-- Given records follows --

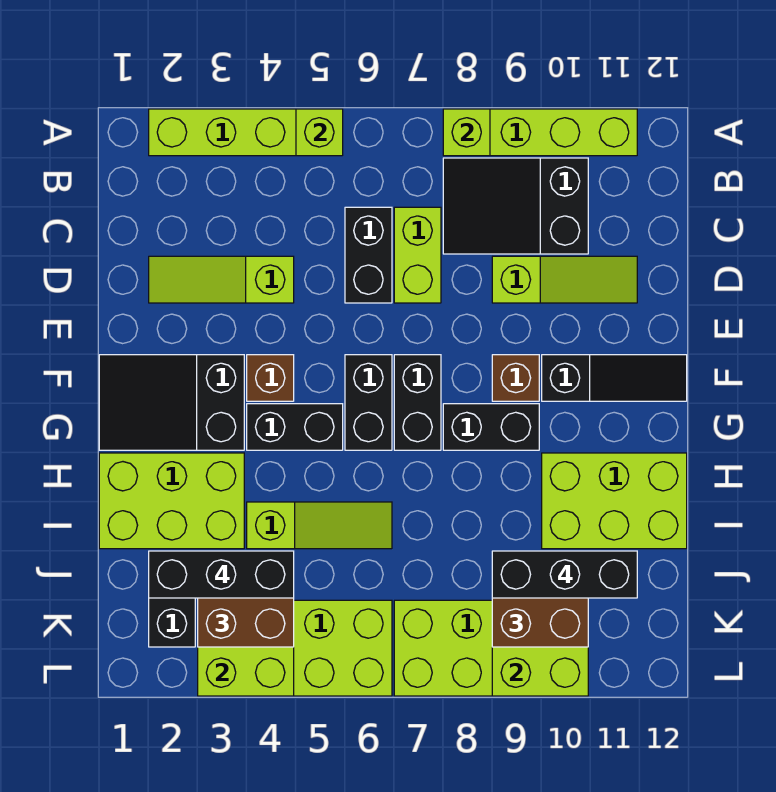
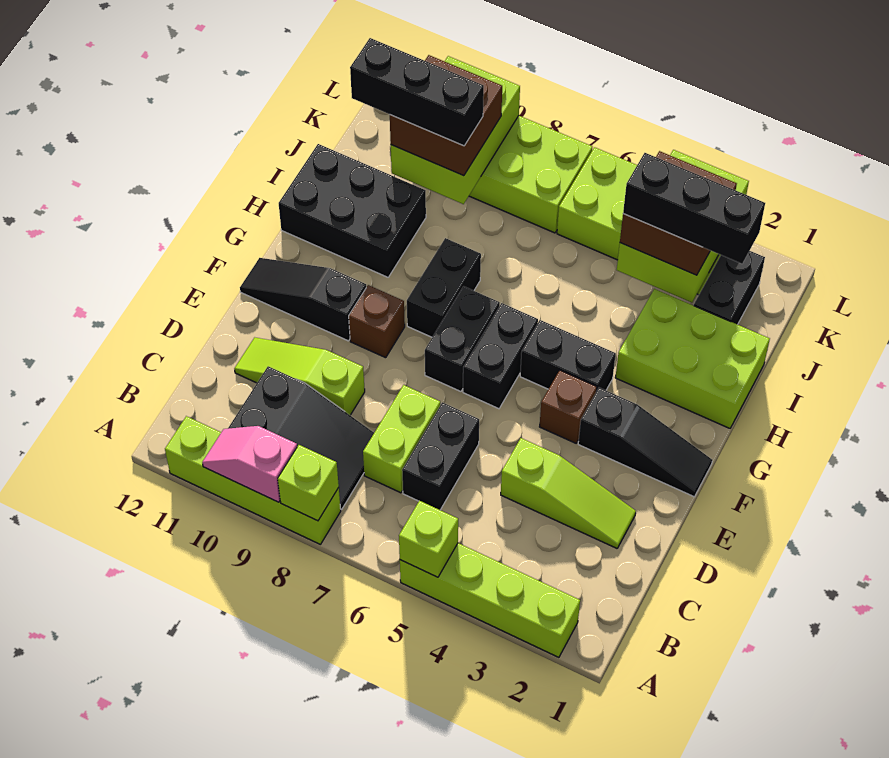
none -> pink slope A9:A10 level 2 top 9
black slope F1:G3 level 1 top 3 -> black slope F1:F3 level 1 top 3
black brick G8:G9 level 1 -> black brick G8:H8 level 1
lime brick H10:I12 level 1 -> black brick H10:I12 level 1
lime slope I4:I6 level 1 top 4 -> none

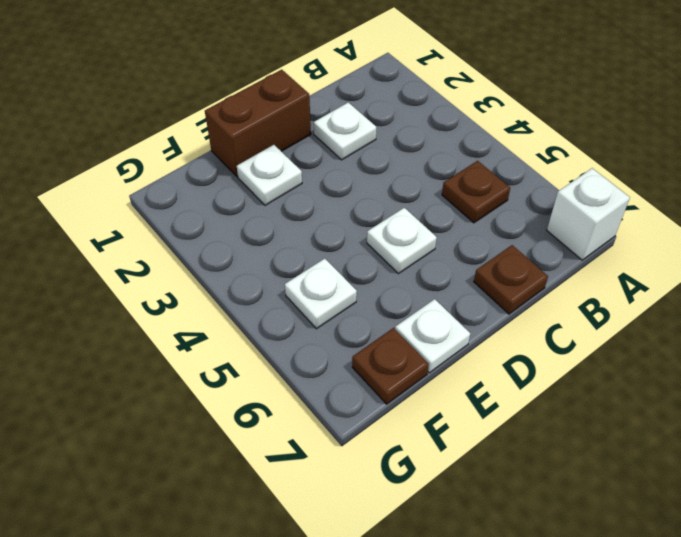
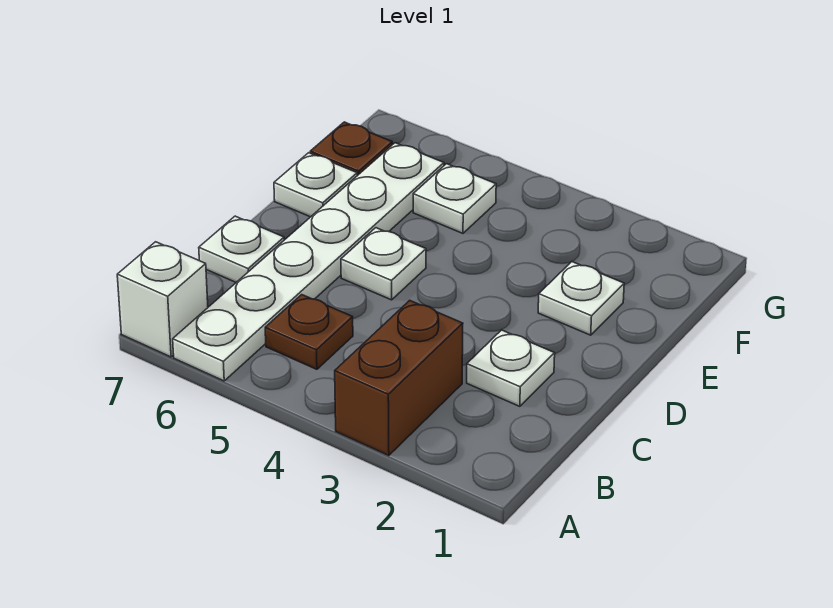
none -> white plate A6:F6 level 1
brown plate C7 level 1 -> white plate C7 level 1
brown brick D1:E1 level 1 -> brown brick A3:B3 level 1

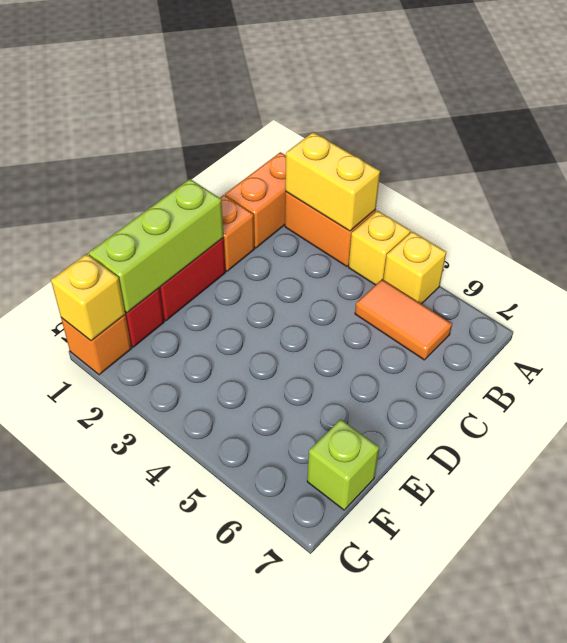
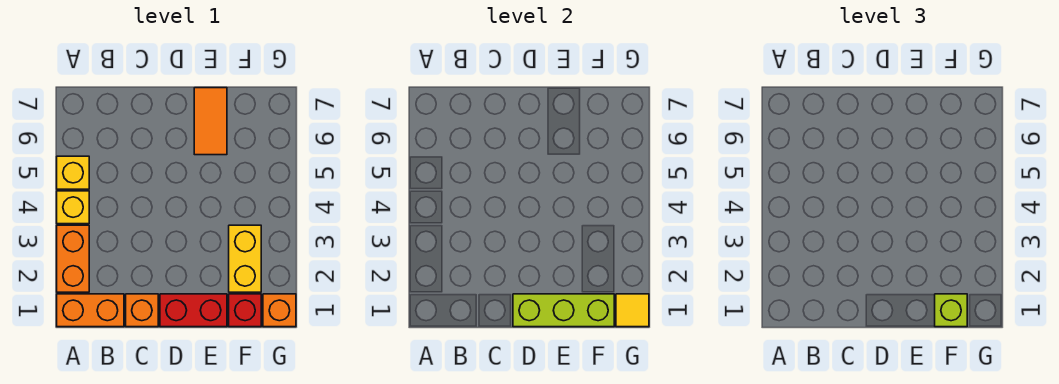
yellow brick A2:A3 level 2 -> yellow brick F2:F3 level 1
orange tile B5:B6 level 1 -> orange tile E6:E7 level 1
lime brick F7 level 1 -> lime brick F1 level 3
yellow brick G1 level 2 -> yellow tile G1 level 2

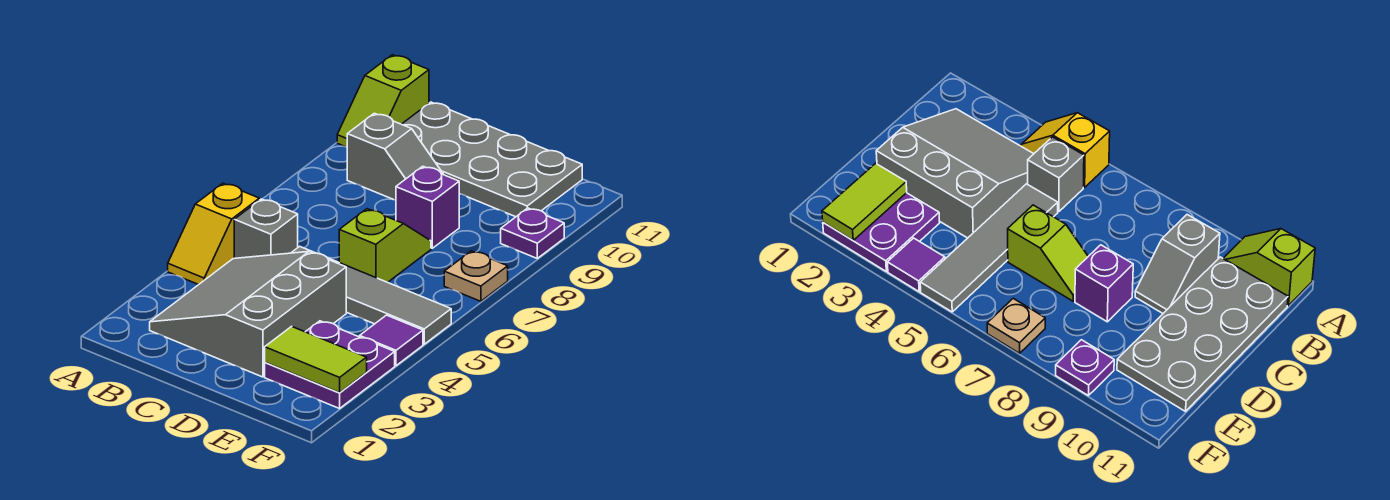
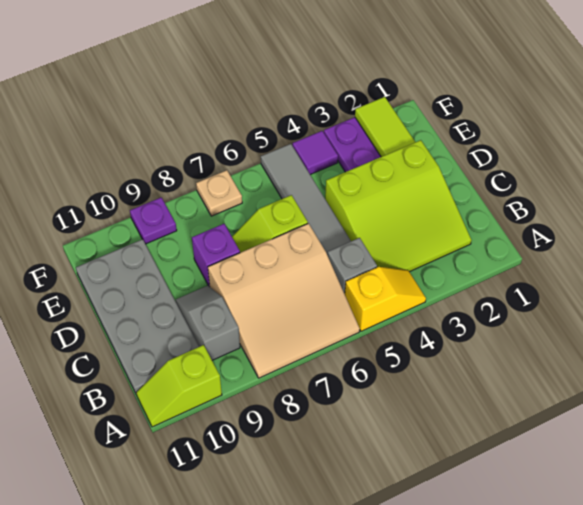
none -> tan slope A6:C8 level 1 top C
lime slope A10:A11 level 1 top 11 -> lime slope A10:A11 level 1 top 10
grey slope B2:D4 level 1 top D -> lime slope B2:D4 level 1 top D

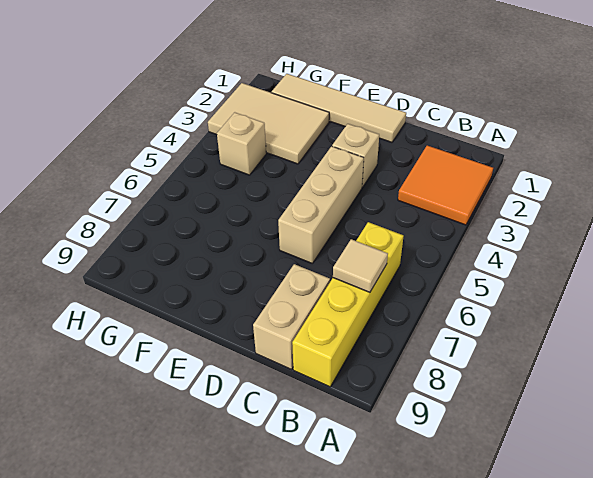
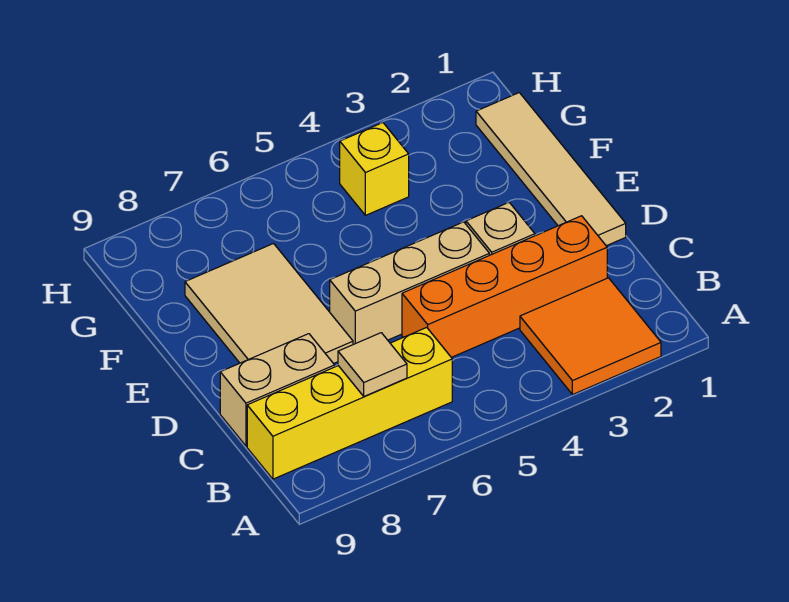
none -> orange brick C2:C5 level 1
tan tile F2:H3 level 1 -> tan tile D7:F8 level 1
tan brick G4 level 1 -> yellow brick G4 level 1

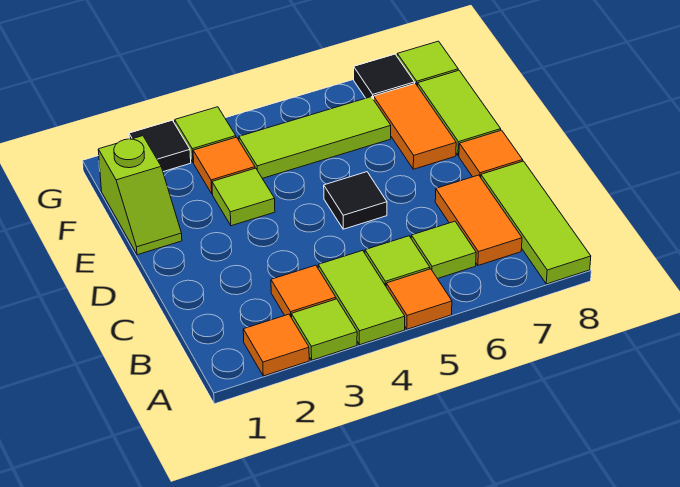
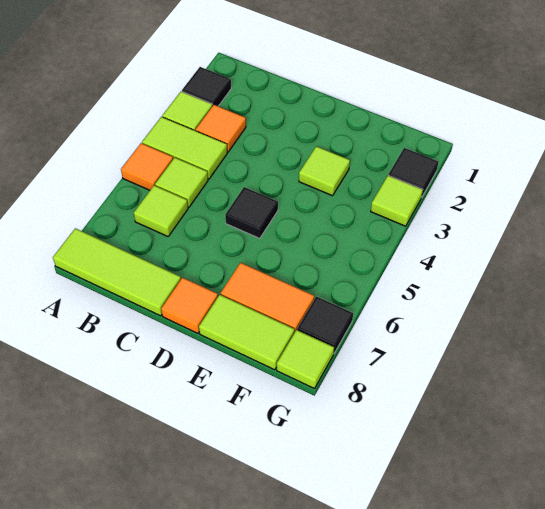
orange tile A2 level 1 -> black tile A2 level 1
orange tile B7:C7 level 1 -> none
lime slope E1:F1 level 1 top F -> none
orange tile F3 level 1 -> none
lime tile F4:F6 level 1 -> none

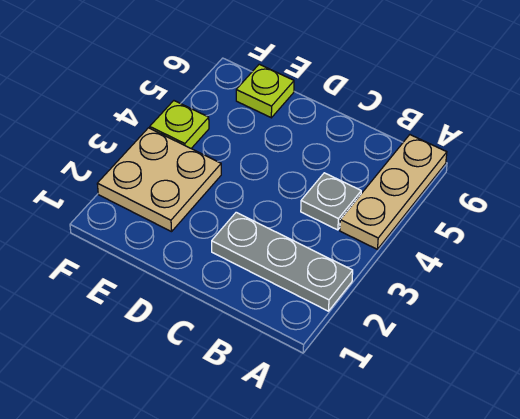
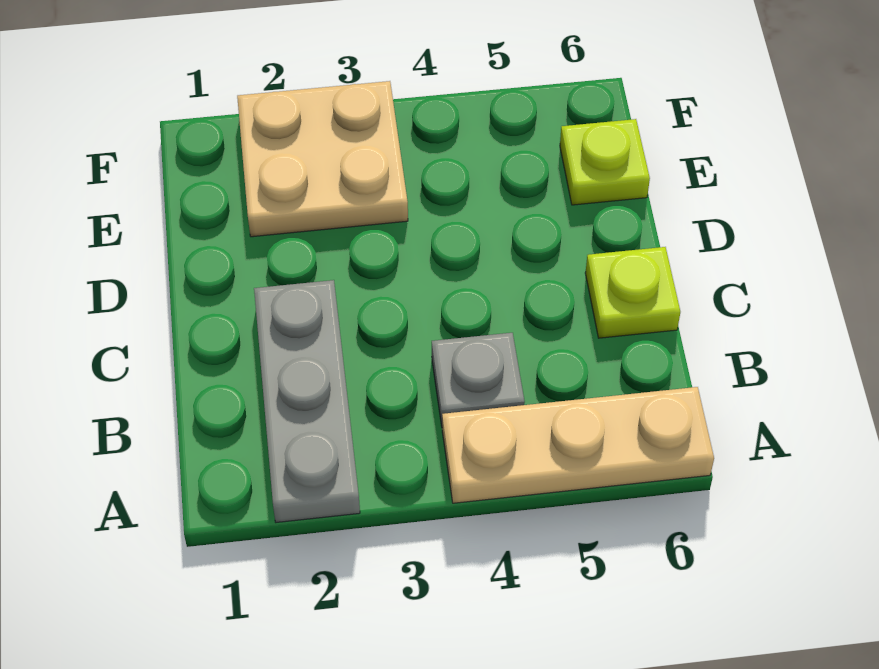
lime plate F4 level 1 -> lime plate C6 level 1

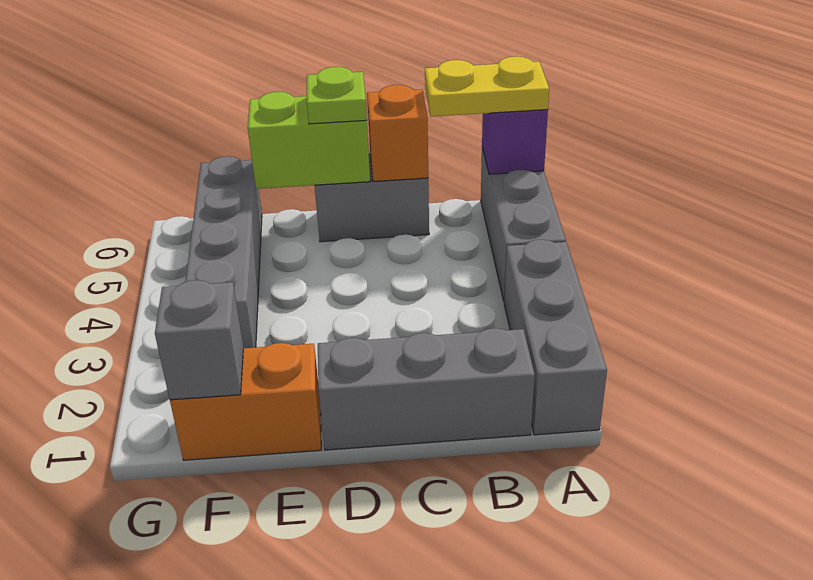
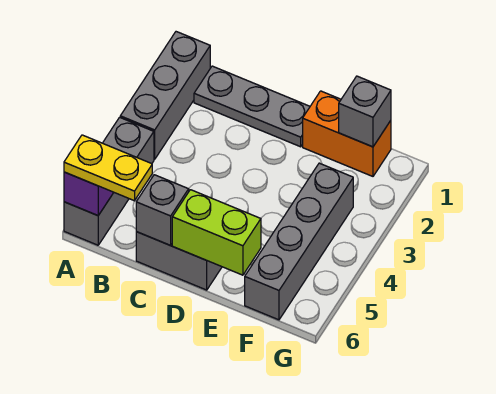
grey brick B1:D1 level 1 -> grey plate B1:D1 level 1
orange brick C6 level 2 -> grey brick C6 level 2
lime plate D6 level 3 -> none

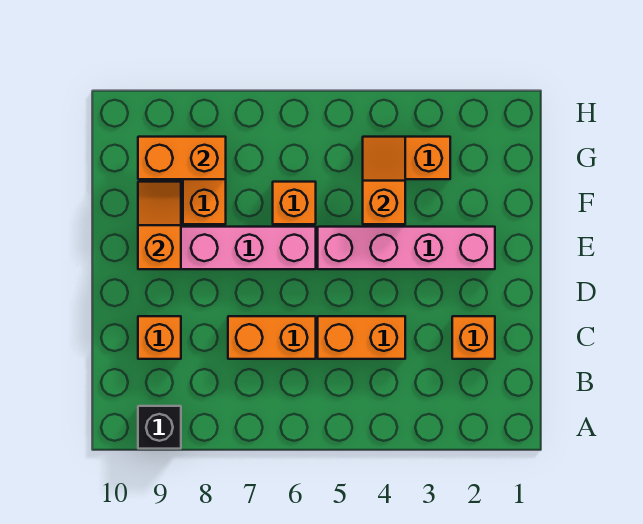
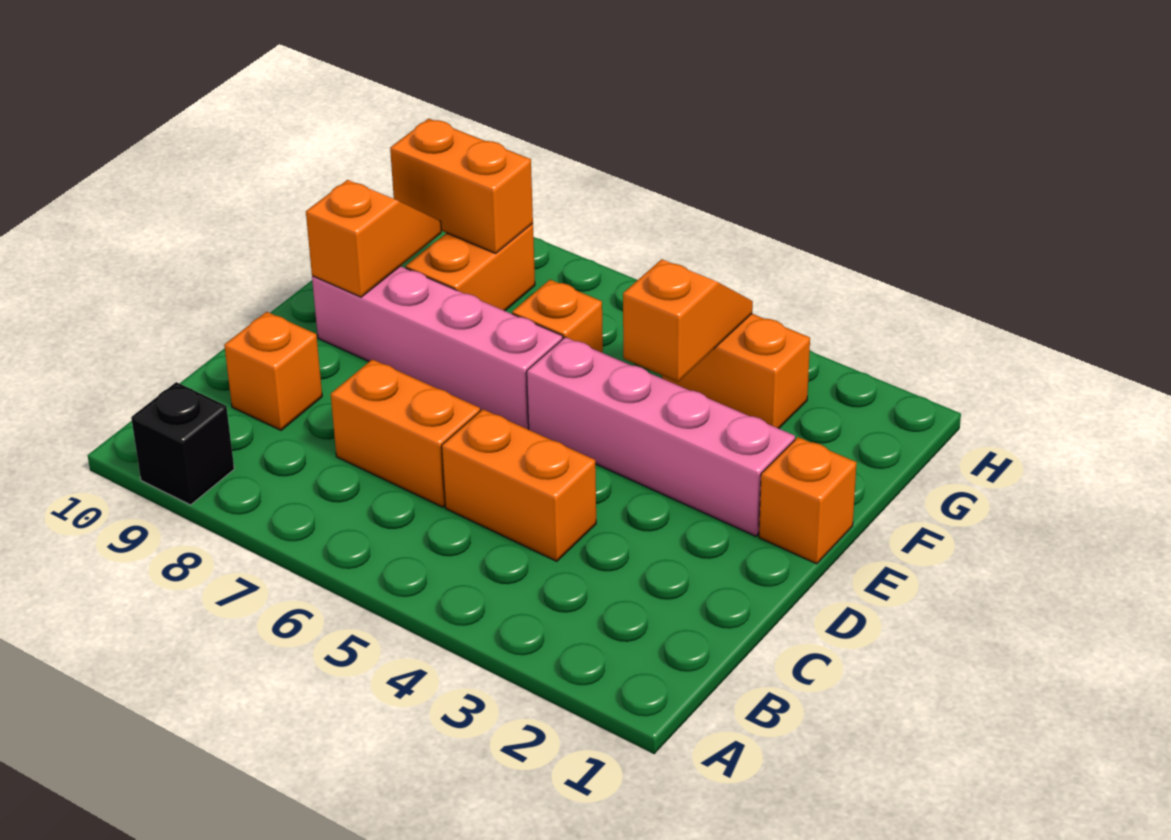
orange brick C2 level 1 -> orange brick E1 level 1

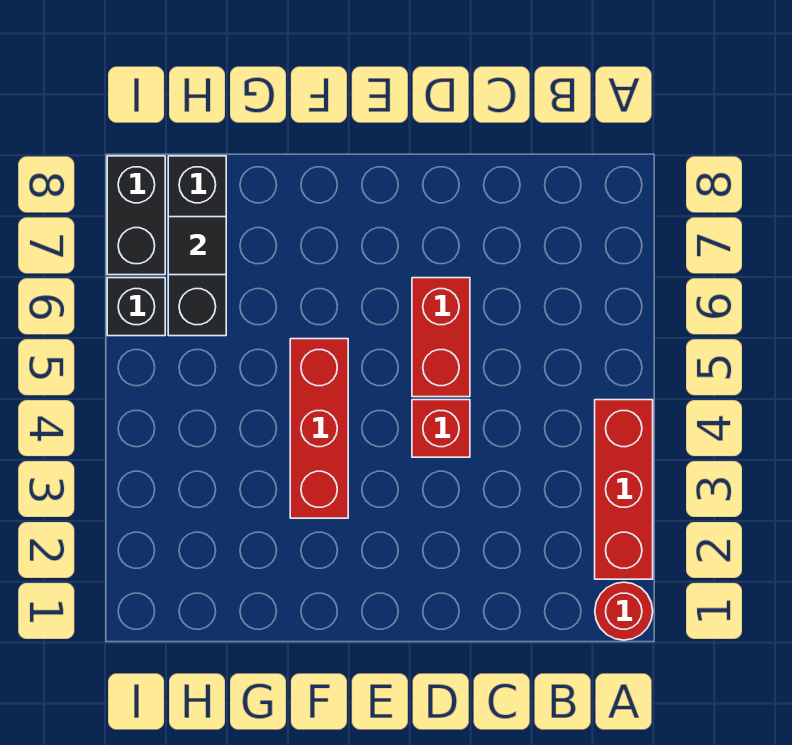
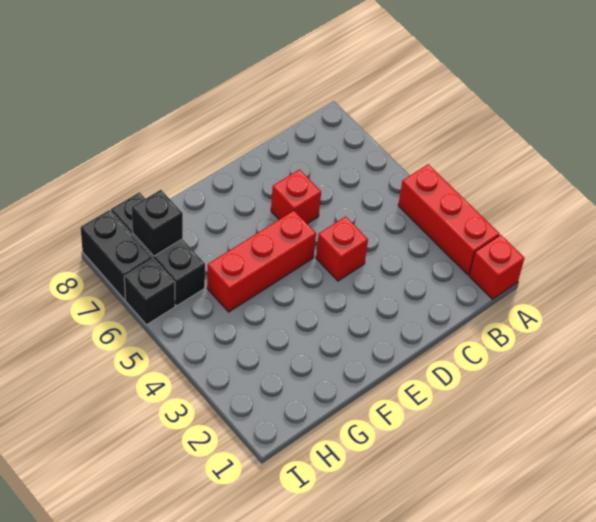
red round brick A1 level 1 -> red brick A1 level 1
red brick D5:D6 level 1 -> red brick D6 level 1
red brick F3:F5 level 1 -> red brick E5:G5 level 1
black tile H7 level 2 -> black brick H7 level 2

-- Given records concluded --

_About this exercise_
Once the line with "yellow brick G1" is found in the data above, reproduce it and each line after it exactly, through the line with "tan tile F2:H3". Omit the pictures.

_Reply to the exercise_
yellow brick G1 level 2 -> yellow tile G1 level 2

none -> tan slope A6:C8 level 1 top C
lime slope A10:A11 level 1 top 11 -> lime slope A10:A11 level 1 top 10
grey slope B2:D4 level 1 top D -> lime slope B2:D4 level 1 top D

none -> orange brick C2:C5 level 1
tan tile F2:H3 level 1 -> tan tile D7:F8 level 1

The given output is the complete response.